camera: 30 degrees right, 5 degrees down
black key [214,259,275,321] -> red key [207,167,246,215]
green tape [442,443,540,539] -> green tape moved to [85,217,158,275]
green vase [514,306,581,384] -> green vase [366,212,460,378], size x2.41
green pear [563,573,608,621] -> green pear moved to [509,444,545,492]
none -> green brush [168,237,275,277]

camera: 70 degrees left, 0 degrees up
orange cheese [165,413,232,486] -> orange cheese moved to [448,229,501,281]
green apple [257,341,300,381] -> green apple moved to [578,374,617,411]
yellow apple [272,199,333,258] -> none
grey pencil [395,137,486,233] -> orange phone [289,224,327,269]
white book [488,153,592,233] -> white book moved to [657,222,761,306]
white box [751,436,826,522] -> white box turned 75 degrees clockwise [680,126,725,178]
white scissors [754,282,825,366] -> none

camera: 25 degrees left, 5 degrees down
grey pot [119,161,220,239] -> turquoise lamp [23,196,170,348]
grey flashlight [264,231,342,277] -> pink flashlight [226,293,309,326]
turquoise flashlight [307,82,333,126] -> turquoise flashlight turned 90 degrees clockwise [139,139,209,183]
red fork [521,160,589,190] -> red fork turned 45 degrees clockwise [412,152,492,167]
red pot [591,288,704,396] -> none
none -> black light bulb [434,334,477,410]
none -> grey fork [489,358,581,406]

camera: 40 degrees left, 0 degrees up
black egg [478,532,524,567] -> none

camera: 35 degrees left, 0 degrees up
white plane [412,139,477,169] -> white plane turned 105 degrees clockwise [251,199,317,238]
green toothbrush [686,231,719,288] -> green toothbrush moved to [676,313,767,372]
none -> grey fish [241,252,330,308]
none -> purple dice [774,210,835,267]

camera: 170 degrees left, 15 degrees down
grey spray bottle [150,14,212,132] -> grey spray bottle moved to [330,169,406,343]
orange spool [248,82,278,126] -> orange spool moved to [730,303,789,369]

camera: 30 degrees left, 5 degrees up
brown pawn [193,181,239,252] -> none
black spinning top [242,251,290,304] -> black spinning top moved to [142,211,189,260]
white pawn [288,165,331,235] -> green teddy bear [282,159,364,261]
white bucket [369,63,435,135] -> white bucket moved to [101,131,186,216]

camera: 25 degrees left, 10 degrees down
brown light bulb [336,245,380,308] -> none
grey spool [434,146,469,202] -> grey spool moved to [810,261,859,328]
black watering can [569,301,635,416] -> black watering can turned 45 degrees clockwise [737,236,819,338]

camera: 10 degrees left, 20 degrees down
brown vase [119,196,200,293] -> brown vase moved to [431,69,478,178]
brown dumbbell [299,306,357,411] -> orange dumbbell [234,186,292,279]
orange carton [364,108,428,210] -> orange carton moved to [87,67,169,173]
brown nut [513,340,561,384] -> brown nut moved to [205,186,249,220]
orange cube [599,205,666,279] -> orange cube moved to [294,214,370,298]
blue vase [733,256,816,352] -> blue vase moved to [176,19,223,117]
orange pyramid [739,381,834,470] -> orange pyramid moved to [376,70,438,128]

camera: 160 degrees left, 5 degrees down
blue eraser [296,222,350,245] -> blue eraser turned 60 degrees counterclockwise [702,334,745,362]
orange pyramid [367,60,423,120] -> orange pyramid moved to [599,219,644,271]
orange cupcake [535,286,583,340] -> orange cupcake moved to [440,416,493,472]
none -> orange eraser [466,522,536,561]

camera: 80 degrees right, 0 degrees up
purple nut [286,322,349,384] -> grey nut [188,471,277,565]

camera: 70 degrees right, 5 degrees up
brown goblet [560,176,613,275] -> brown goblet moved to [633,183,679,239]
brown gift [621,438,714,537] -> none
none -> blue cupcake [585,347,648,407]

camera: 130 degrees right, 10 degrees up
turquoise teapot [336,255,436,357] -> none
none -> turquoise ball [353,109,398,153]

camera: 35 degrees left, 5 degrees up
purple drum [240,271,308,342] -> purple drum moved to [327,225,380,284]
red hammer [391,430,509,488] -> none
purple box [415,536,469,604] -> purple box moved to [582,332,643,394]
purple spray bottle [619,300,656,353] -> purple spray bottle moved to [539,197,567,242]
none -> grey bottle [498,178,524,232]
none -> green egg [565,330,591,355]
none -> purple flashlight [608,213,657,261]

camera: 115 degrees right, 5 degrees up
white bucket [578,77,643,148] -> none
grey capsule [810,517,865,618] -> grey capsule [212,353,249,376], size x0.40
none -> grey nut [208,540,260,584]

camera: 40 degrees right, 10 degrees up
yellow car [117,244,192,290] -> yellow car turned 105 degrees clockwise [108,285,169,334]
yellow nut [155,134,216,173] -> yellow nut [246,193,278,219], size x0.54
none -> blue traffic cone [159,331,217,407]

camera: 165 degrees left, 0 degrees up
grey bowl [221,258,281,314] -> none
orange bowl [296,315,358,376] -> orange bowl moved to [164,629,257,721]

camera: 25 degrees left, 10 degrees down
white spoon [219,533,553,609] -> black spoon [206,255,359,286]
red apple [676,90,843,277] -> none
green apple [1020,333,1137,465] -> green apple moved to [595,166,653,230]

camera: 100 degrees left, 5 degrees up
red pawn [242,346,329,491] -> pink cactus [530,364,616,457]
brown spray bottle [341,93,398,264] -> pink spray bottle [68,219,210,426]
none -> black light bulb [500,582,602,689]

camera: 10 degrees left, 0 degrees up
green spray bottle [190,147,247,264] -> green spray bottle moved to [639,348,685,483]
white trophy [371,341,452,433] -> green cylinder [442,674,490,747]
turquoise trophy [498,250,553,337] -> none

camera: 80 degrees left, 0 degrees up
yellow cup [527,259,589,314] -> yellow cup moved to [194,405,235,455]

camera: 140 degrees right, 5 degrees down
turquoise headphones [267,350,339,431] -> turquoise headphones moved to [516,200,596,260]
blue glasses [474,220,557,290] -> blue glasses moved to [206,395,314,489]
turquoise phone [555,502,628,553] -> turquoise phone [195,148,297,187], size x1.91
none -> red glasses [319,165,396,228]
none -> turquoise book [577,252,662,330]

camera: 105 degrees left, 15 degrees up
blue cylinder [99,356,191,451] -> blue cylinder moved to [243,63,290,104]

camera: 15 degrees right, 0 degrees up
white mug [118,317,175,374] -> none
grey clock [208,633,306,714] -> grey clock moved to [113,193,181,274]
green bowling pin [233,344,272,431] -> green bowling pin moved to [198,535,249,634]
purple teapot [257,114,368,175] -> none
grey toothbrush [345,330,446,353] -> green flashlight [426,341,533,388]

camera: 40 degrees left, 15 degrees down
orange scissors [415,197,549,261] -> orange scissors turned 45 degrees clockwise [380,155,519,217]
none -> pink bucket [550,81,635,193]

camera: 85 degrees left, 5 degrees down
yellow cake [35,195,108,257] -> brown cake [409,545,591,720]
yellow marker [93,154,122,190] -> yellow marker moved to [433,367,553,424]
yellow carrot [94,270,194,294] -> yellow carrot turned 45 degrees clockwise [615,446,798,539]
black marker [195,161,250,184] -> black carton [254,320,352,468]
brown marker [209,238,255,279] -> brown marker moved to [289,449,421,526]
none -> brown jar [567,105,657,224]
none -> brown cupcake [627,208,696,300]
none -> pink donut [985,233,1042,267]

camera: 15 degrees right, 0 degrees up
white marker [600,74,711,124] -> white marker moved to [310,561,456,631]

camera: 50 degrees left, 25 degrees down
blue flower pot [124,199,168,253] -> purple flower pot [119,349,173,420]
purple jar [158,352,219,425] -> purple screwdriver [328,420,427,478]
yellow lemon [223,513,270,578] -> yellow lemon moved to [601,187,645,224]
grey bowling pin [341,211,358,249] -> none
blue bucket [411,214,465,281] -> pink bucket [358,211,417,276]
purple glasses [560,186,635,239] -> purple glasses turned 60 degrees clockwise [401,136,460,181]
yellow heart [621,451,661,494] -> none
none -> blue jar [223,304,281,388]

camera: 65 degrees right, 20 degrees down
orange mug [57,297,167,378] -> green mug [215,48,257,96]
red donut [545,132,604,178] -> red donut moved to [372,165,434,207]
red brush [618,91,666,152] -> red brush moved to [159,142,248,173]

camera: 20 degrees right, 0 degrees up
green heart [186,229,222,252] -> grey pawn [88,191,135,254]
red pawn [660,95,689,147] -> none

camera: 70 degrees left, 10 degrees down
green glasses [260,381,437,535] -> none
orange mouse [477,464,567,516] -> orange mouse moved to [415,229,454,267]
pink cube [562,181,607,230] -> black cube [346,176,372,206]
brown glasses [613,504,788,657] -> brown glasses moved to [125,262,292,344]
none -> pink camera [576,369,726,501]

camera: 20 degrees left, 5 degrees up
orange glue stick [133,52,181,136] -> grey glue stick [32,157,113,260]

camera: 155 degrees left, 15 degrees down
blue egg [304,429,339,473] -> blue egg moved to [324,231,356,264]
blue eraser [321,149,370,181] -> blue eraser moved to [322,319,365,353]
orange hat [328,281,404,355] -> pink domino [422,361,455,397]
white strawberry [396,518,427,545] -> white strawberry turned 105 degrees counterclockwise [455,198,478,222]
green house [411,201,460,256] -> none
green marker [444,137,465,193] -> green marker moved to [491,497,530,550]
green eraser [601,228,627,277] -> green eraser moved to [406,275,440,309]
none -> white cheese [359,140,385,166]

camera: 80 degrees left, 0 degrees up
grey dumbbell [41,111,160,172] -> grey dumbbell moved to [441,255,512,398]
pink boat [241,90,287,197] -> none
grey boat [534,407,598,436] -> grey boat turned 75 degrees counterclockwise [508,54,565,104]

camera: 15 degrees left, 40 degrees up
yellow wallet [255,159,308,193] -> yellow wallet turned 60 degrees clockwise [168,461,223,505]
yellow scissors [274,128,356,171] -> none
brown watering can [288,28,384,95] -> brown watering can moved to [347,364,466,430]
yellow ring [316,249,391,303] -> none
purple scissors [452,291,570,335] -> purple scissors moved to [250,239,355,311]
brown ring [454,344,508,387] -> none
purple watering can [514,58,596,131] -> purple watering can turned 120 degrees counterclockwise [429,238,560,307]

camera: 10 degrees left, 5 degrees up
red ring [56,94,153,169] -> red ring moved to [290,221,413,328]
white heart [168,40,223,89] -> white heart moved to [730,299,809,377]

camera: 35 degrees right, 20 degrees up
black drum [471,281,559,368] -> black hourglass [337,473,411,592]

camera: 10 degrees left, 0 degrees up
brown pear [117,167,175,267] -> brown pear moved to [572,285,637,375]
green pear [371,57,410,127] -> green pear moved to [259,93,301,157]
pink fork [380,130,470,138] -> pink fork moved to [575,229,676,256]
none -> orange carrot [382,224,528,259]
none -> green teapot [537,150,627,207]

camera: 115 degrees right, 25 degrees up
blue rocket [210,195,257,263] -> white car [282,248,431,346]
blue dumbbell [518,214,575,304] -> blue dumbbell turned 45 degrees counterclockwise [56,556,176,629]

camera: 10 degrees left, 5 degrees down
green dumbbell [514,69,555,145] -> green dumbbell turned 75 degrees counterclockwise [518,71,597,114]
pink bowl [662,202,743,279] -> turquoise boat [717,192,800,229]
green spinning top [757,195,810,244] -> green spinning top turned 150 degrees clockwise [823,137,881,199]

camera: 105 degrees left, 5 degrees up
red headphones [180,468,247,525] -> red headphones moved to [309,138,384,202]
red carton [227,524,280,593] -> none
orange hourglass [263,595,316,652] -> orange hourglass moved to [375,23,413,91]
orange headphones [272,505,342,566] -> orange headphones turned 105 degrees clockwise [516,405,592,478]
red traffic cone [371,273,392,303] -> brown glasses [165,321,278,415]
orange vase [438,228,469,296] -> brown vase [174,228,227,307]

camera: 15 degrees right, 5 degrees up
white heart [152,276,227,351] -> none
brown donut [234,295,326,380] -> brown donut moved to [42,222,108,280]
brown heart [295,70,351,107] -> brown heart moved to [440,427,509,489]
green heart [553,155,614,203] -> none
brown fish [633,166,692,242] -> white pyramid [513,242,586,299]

______________________________

What to produce –
Where a line of the records has the string "teapot", copy that line.

Task response –
turquoise teapot [336,255,436,357] -> none
purple teapot [257,114,368,175] -> none
none -> green teapot [537,150,627,207]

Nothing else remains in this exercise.